== DATA BLOCK ==
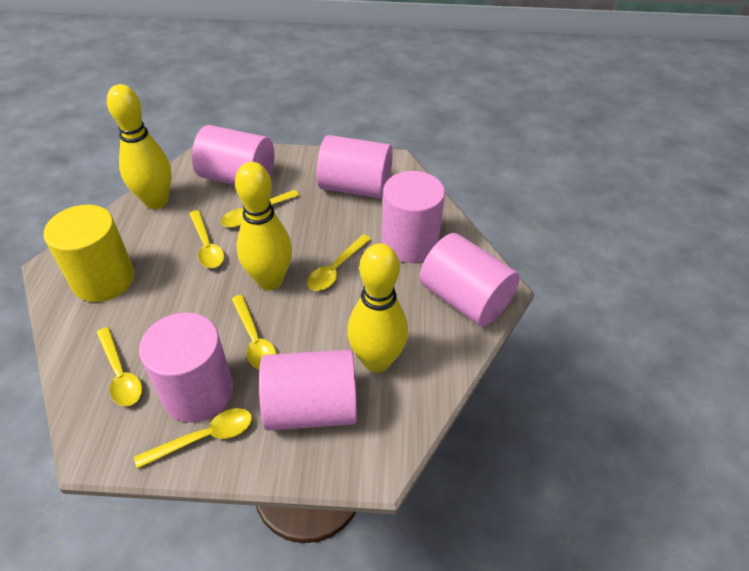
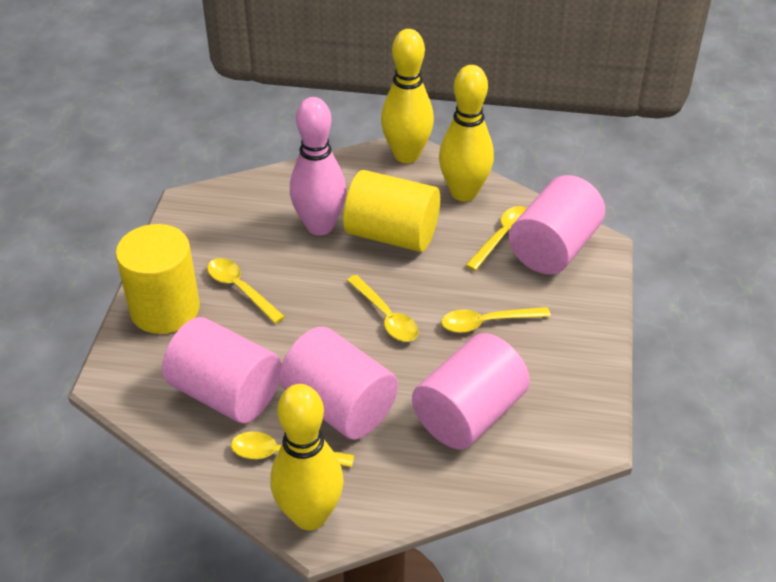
pink bowling pin: 0 -> 1
pink cylinder: 6 -> 4
yellow cylinder: 1 -> 2
yellow spoon: 6 -> 5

== TASK STATEMENT ==
Output the full listing verbatim; pictures stay out.

== WRITTEN ANSWER ==
pink bowling pin: 0 -> 1
pink cylinder: 6 -> 4
yellow cylinder: 1 -> 2
yellow spoon: 6 -> 5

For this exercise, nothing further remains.